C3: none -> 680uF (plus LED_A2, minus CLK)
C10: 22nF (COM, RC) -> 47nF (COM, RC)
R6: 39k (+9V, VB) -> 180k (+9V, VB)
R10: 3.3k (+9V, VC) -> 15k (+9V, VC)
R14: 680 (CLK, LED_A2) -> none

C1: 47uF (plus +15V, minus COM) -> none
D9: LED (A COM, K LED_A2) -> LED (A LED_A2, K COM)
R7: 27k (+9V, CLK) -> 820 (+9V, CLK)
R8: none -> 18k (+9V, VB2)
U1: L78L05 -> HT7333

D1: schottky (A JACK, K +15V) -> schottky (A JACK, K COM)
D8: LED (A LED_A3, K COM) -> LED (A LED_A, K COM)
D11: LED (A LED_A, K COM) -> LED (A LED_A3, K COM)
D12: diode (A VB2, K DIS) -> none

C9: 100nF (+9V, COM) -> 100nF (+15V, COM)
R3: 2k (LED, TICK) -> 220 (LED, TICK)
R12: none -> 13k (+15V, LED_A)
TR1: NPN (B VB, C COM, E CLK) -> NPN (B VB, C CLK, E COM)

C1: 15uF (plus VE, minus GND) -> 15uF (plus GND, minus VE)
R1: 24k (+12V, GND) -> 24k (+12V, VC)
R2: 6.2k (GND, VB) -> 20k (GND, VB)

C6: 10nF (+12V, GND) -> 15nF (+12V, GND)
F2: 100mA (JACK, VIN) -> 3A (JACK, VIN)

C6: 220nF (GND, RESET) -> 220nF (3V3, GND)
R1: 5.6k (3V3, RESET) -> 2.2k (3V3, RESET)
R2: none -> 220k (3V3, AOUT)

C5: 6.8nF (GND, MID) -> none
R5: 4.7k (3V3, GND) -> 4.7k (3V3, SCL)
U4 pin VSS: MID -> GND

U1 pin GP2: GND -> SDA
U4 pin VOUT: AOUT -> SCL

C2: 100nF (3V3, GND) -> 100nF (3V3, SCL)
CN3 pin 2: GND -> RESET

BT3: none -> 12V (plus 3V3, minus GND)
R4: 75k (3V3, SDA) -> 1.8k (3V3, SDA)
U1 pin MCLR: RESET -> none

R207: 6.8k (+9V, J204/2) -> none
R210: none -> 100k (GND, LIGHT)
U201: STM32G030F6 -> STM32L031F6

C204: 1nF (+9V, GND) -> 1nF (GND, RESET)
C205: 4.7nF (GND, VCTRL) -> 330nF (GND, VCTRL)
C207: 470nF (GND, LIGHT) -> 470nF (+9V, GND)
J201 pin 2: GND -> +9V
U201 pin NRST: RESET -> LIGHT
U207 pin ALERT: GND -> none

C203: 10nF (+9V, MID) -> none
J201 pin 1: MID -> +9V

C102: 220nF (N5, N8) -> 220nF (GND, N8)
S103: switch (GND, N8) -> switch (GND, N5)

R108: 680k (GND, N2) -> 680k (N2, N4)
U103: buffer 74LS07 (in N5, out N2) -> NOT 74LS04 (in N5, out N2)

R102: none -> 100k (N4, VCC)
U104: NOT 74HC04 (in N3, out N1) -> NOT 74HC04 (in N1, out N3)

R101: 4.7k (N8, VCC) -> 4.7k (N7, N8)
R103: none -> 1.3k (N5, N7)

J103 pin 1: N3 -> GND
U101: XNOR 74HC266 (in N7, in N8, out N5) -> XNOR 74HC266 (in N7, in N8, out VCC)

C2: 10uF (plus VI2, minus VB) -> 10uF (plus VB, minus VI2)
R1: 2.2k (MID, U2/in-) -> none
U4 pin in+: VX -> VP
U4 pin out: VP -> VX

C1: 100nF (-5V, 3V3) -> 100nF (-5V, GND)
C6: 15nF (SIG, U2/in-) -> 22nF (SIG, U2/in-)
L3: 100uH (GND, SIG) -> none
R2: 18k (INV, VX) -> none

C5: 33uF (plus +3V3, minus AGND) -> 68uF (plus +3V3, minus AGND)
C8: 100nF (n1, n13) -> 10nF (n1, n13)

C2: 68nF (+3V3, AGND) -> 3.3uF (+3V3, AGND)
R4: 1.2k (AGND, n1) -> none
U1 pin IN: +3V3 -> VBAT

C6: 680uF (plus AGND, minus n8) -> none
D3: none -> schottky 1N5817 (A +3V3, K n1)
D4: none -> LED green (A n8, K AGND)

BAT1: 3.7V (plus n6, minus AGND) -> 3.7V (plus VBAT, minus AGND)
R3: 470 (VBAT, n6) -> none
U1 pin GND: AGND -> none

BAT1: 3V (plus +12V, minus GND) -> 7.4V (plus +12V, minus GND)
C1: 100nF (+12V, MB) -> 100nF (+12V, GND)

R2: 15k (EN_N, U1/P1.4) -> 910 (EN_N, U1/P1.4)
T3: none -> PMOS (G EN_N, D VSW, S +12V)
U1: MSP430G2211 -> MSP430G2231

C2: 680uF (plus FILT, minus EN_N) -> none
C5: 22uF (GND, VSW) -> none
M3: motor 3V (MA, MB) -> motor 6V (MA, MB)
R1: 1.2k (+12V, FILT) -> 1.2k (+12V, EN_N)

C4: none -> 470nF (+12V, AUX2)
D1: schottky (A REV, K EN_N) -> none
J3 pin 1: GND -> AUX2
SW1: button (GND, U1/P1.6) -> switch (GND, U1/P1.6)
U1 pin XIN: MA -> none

※ ※ ※

[What to produce]:
Taking the records above, retype every line from the one with "TR1: NPN (B" down to the one with "U1 pin MCLR: RESET -> none", exactly and with nothing else.

[Answer box]:
TR1: NPN (B VB, C COM, E CLK) -> NPN (B VB, C CLK, E COM)

C1: 15uF (plus VE, minus GND) -> 15uF (plus GND, minus VE)
R1: 24k (+12V, GND) -> 24k (+12V, VC)
R2: 6.2k (GND, VB) -> 20k (GND, VB)

C6: 10nF (+12V, GND) -> 15nF (+12V, GND)
F2: 100mA (JACK, VIN) -> 3A (JACK, VIN)

C6: 220nF (GND, RESET) -> 220nF (3V3, GND)
R1: 5.6k (3V3, RESET) -> 2.2k (3V3, RESET)
R2: none -> 220k (3V3, AOUT)

C5: 6.8nF (GND, MID) -> none
R5: 4.7k (3V3, GND) -> 4.7k (3V3, SCL)
U4 pin VSS: MID -> GND

U1 pin GP2: GND -> SDA
U4 pin VOUT: AOUT -> SCL

C2: 100nF (3V3, GND) -> 100nF (3V3, SCL)
CN3 pin 2: GND -> RESET

BT3: none -> 12V (plus 3V3, minus GND)
R4: 75k (3V3, SDA) -> 1.8k (3V3, SDA)
U1 pin MCLR: RESET -> none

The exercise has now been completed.